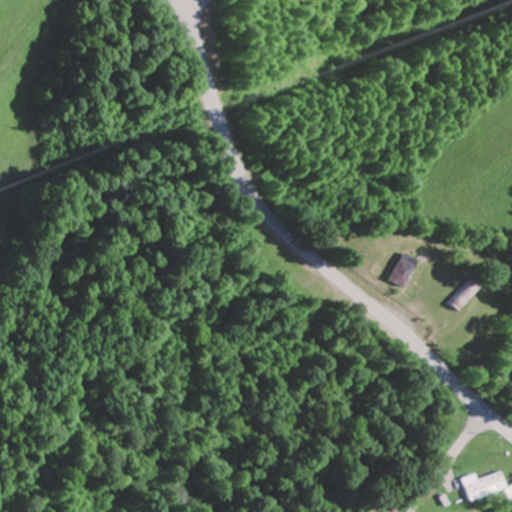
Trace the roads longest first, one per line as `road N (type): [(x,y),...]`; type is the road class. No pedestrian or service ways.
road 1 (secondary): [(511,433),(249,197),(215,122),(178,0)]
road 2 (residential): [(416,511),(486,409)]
--
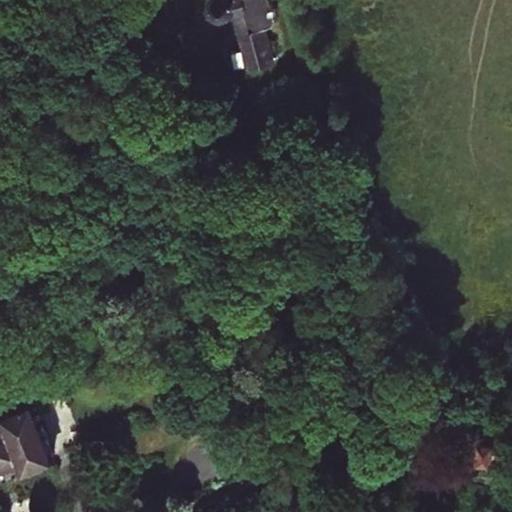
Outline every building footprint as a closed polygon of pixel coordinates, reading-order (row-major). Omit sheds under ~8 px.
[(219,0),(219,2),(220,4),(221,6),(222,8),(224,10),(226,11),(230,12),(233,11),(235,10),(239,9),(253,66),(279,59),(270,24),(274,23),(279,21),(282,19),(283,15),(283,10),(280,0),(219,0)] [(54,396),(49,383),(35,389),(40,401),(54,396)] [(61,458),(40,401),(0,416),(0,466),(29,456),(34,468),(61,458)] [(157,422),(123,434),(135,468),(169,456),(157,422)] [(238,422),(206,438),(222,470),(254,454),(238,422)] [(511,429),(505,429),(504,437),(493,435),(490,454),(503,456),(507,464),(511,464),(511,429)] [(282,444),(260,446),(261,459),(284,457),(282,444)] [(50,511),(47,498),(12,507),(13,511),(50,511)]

### [REQUIRED WORK]
Update the listing from the line that has "Trace the roads" through the line that has "road 2 (residential): [(416,511),(486,409)]", changing "longest" to "shortest" and keeping everything else the same. Give only those lines.

### [THE SOLUTION]
Trace the roads shortest first, one per line as `road N (type): [(x,y),...]`; type is the road class. No pedestrian or service ways.
road 1 (secondary): [(511,433),(249,197),(215,122),(178,0)]
road 2 (residential): [(416,511),(486,409)]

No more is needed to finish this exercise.